>>>
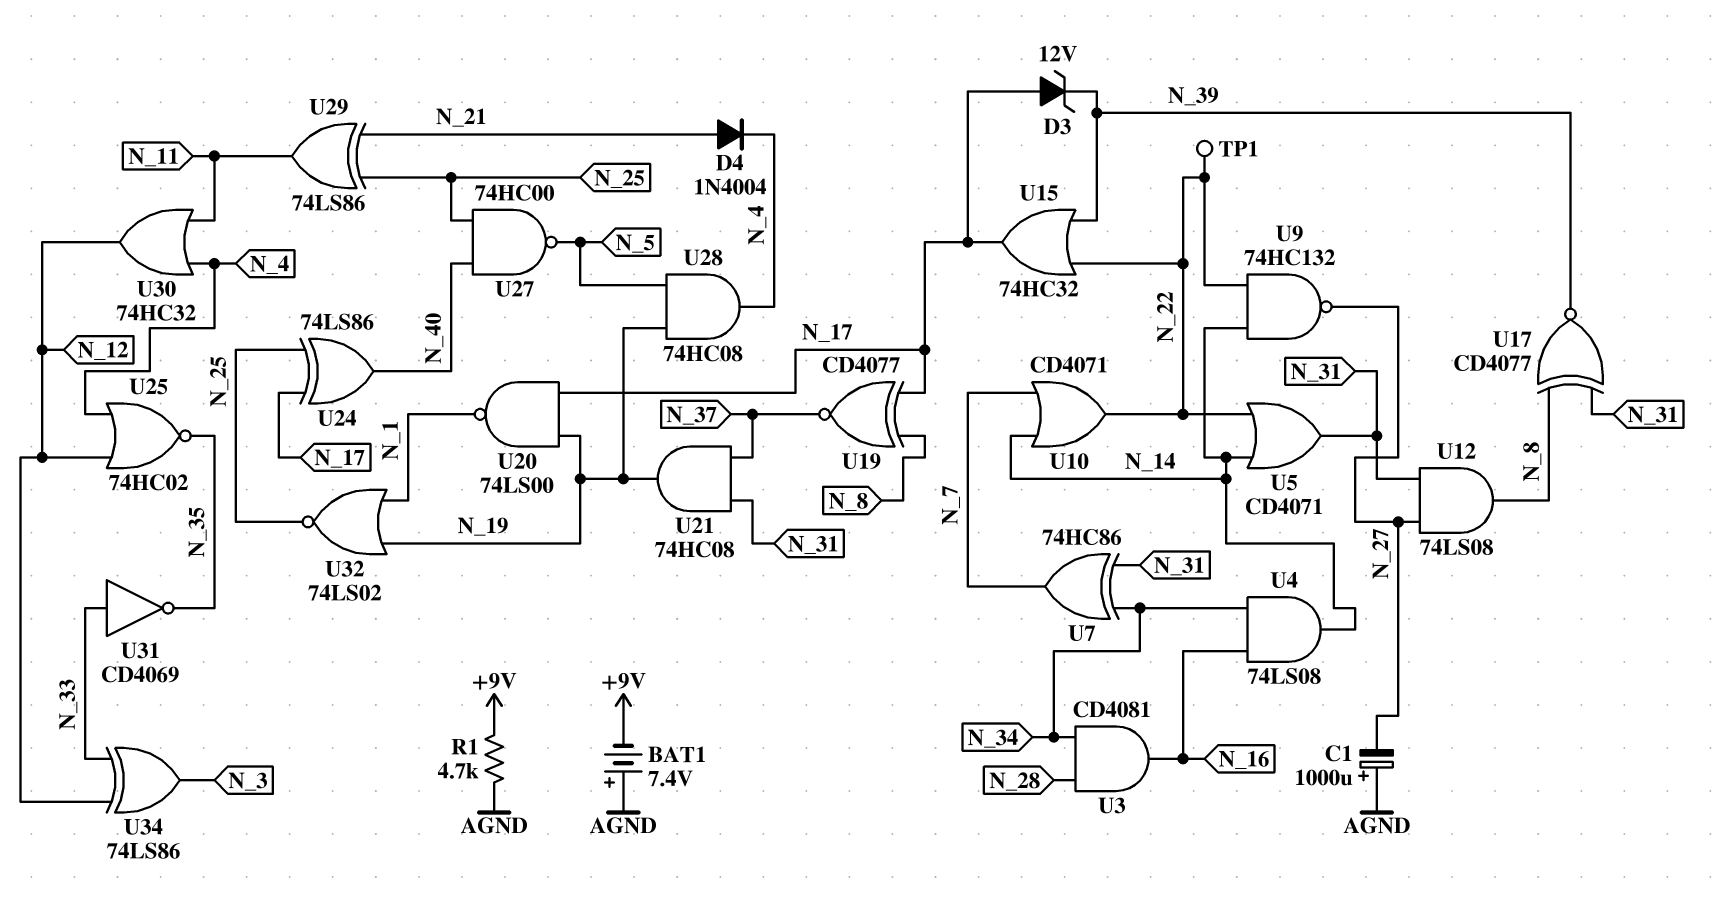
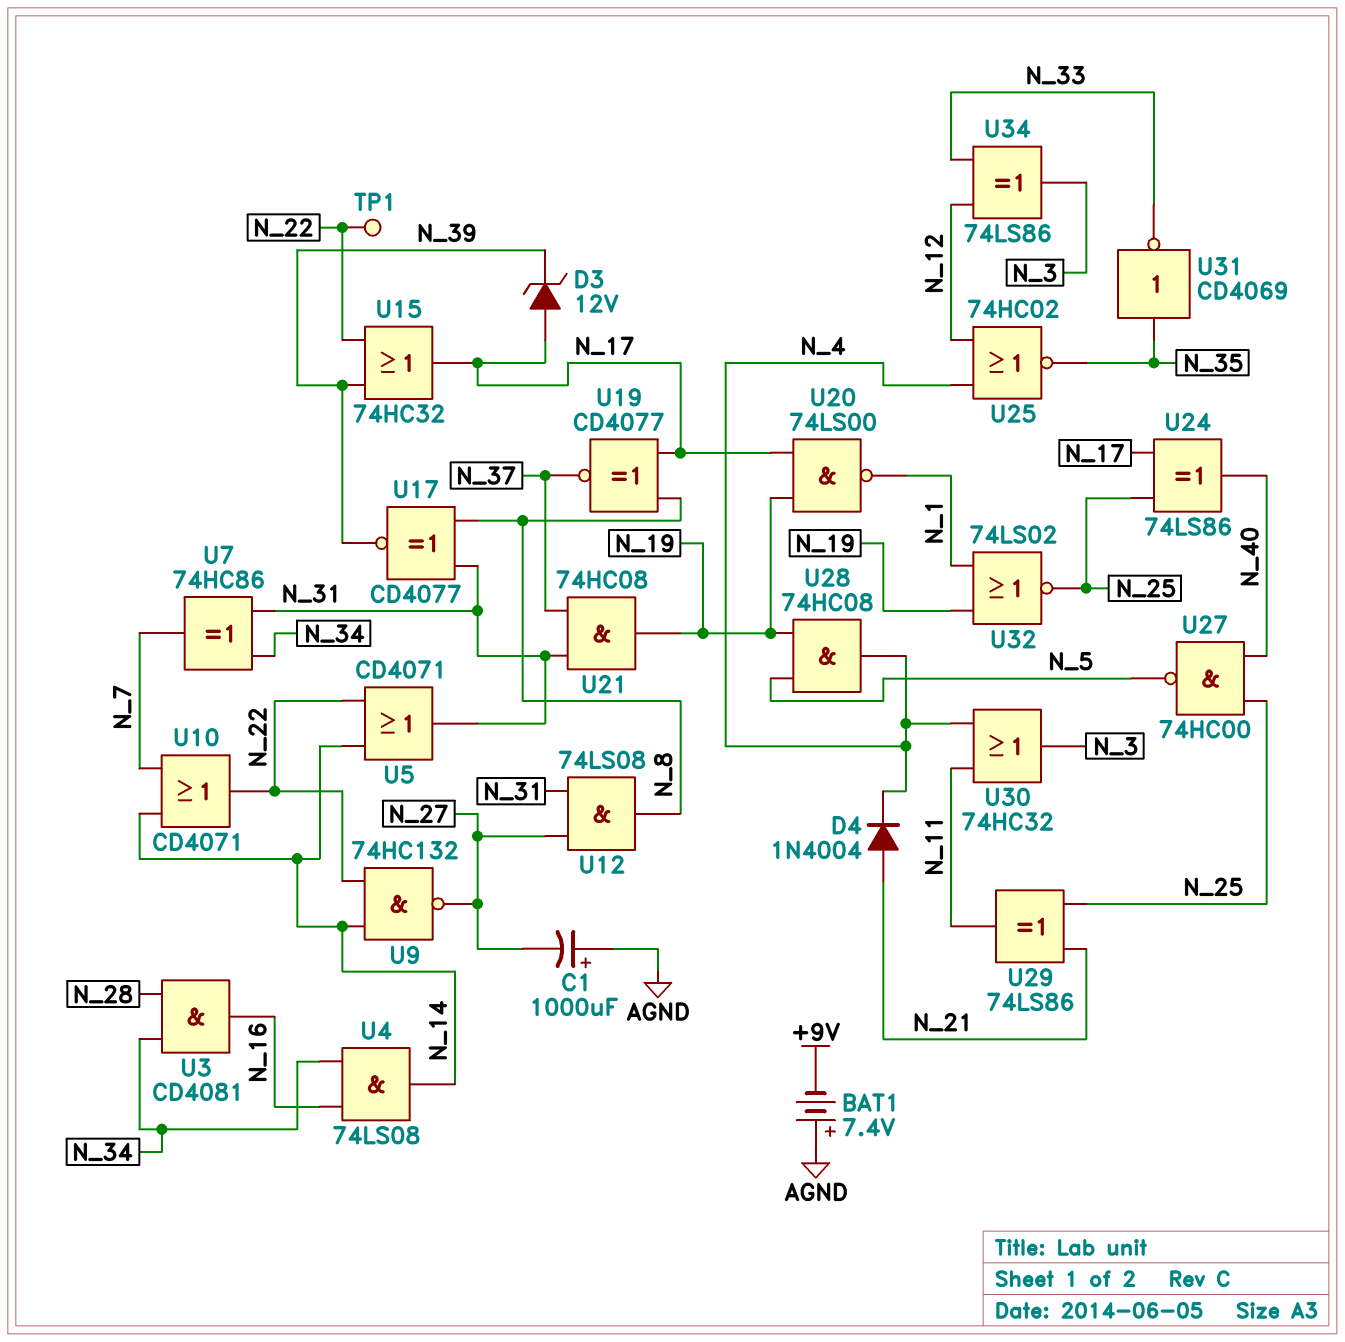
R1: 4.7k (+9V, AGND) -> none
U30: OR 74HC32 (in N_4, in N_11, out N_12) -> OR 74HC32 (in N_4, in N_11, out N_3)
U31: NOT CD4069 (in N_33, out N_35) -> NOT CD4069 (in N_35, out N_33)

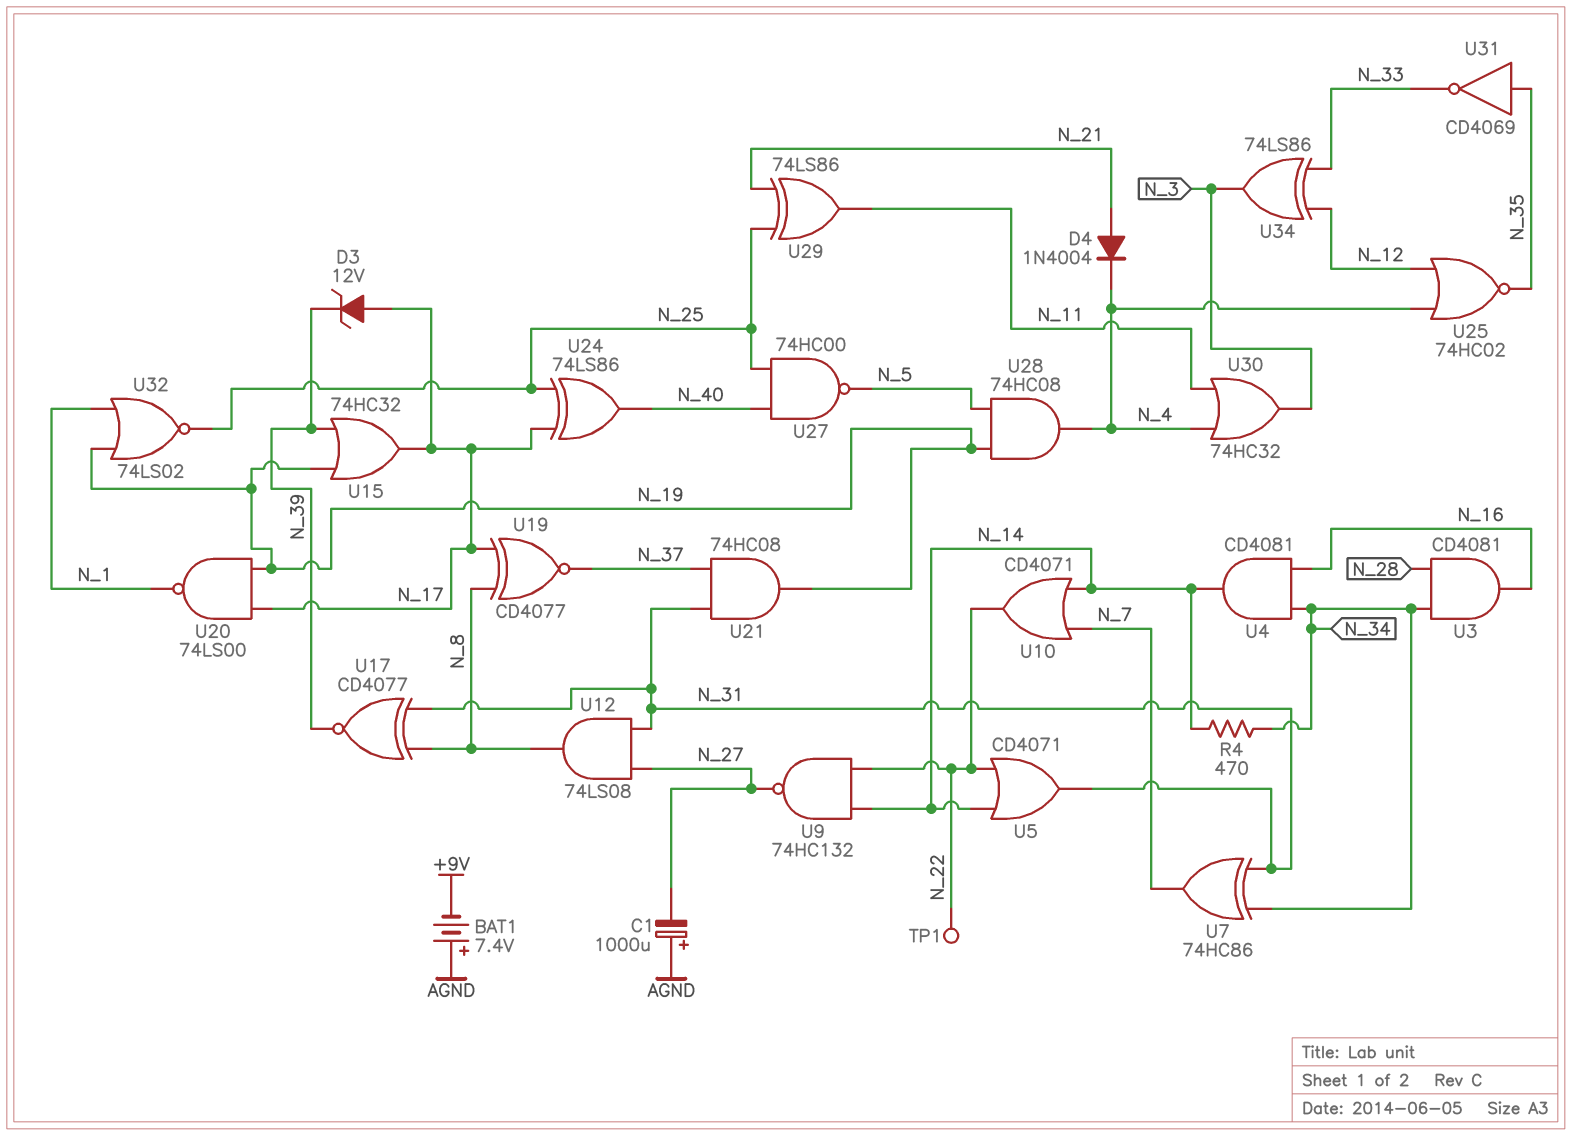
R4: none -> 470 (N_14, N_34)
U4: AND 74LS08 (in N_16, in N_34, out N_14) -> AND CD4081 (in N_16, in N_34, out N_14)
U15: OR 74HC32 (in N_22, in N_39, out N_17) -> OR 74HC32 (in N_19, in N_39, out N_17)

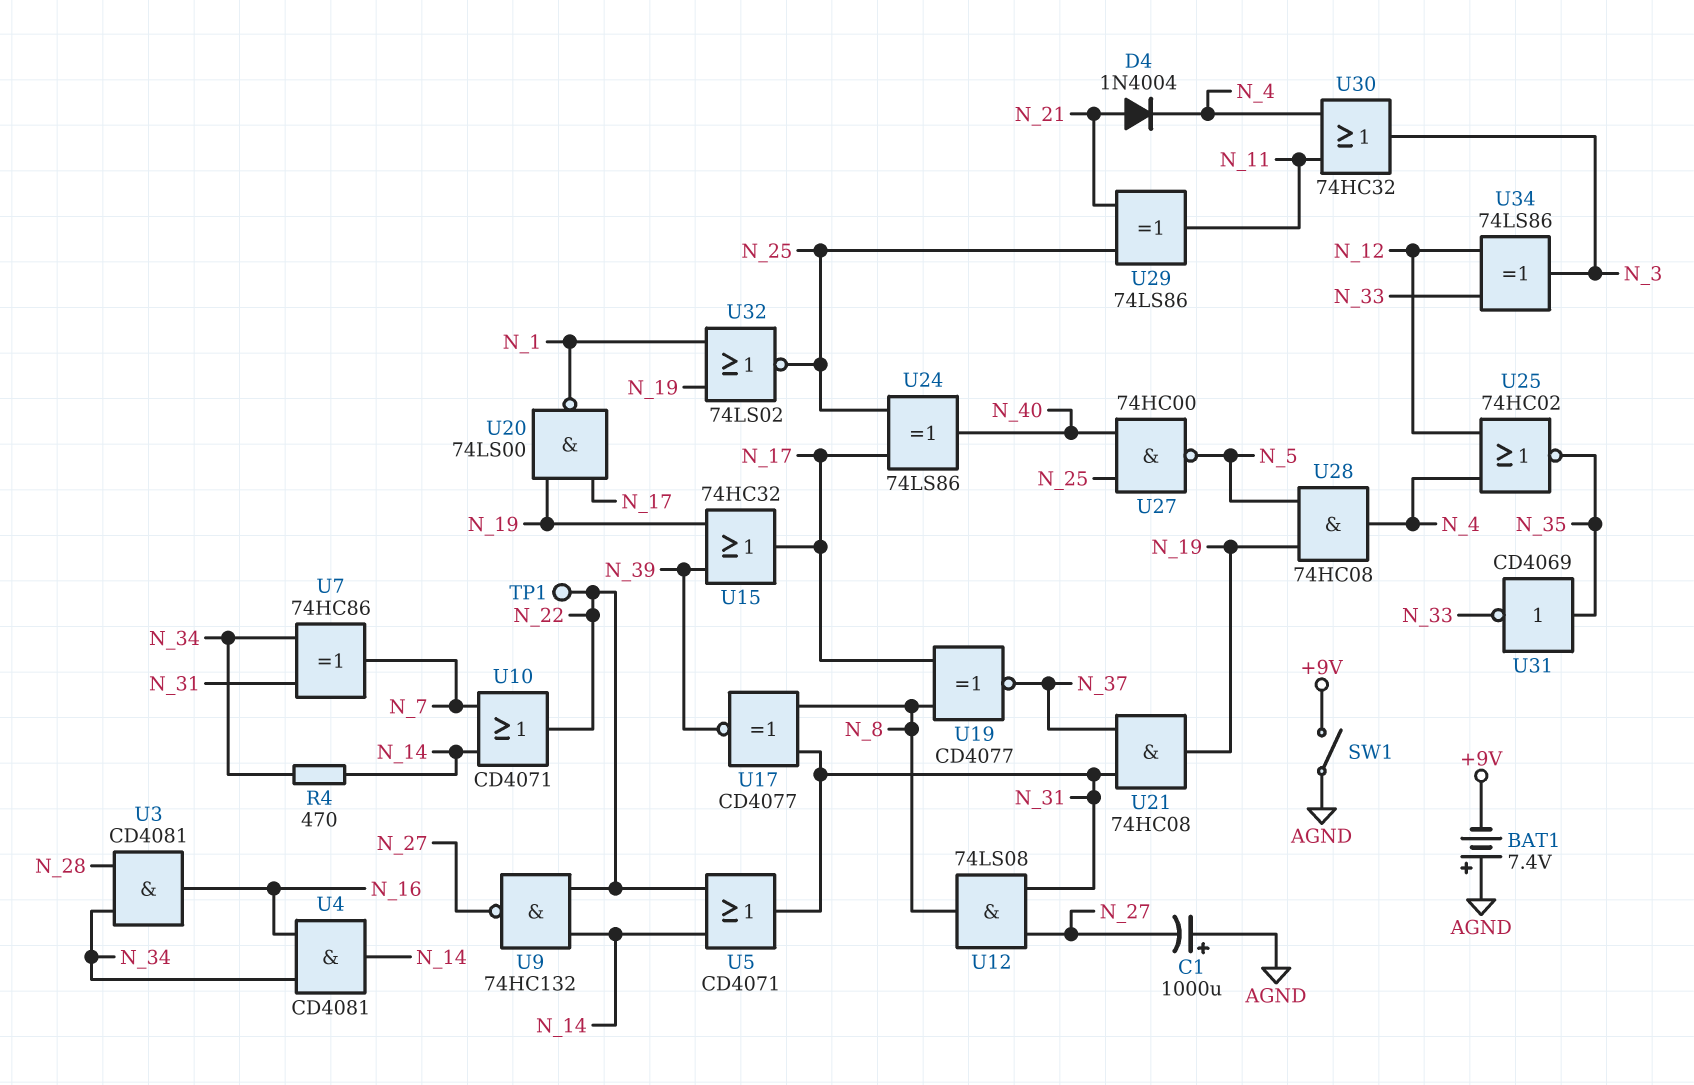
D3: zener 12V (A N_17, K N_39) -> none
SW1: none -> switch (+9V, AGND)

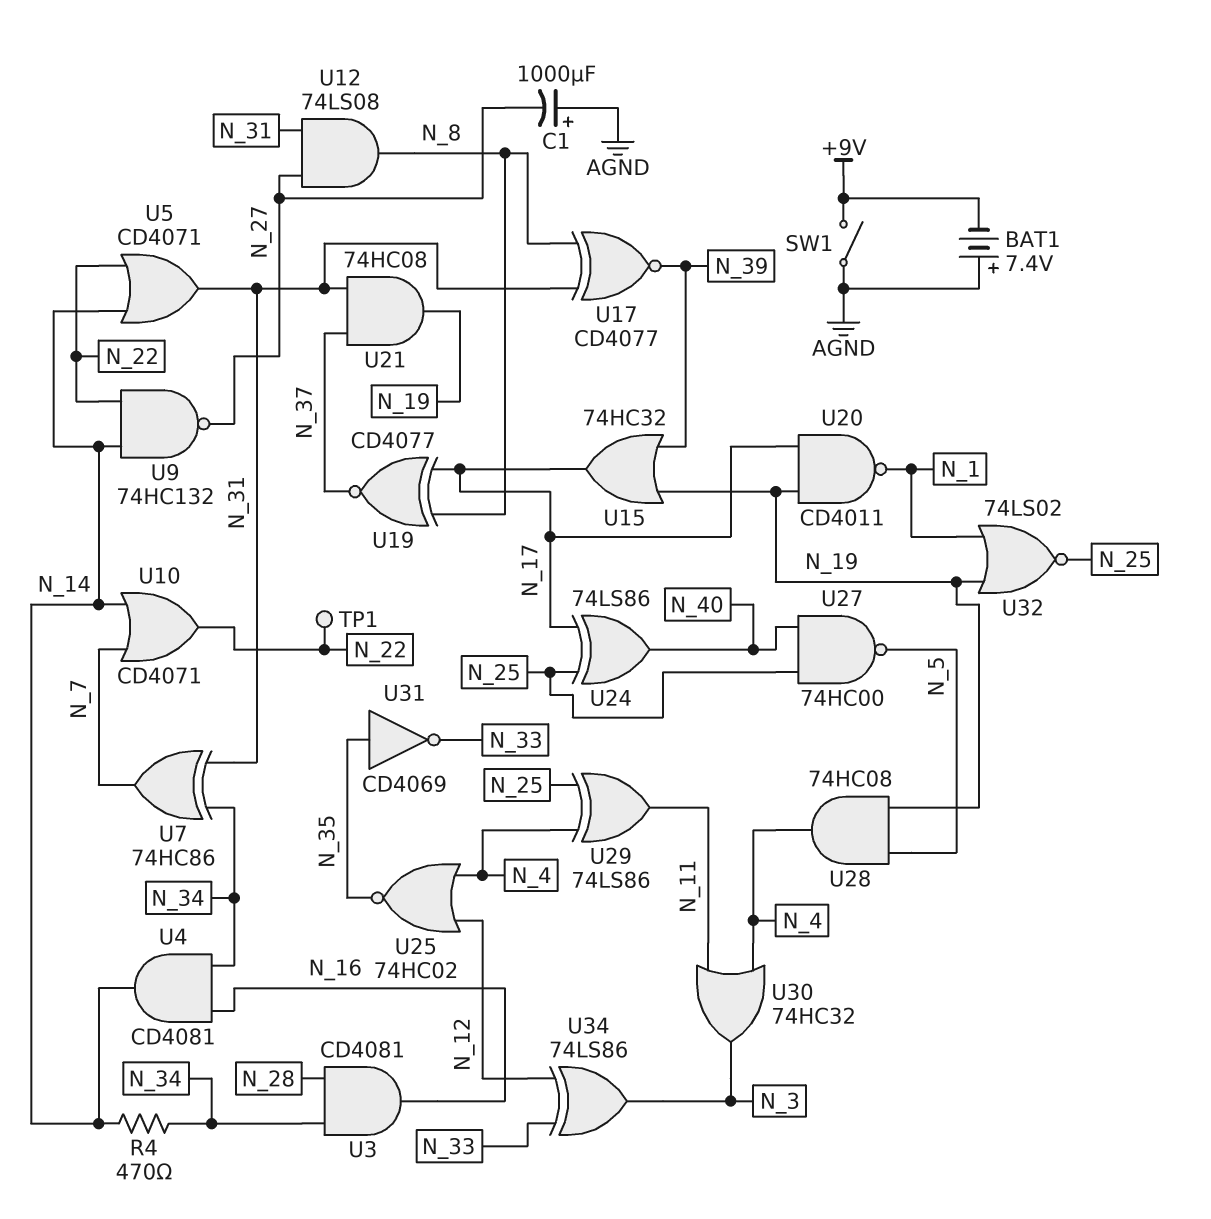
D4: diode 1N4004 (A N_21, K N_4) -> none
U20: NAND 74LS00 (in N_17, in N_19, out N_1) -> NAND CD4011 (in N_17, in N_19, out N_1)
U29: XOR 74LS86 (in N_21, in N_25, out N_11) -> XOR 74LS86 (in N_4, in N_25, out N_11)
<<<
> [Brief]:
Repeat the material above precisely as it appears, omitting the images it contains.

> [Response to the exercise]:
R1: 4.7k (+9V, AGND) -> none
U30: OR 74HC32 (in N_4, in N_11, out N_12) -> OR 74HC32 (in N_4, in N_11, out N_3)
U31: NOT CD4069 (in N_33, out N_35) -> NOT CD4069 (in N_35, out N_33)

R4: none -> 470 (N_14, N_34)
U4: AND 74LS08 (in N_16, in N_34, out N_14) -> AND CD4081 (in N_16, in N_34, out N_14)
U15: OR 74HC32 (in N_22, in N_39, out N_17) -> OR 74HC32 (in N_19, in N_39, out N_17)

D3: zener 12V (A N_17, K N_39) -> none
SW1: none -> switch (+9V, AGND)

D4: diode 1N4004 (A N_21, K N_4) -> none
U20: NAND 74LS00 (in N_17, in N_19, out N_1) -> NAND CD4011 (in N_17, in N_19, out N_1)
U29: XOR 74LS86 (in N_21, in N_25, out N_11) -> XOR 74LS86 (in N_4, in N_25, out N_11)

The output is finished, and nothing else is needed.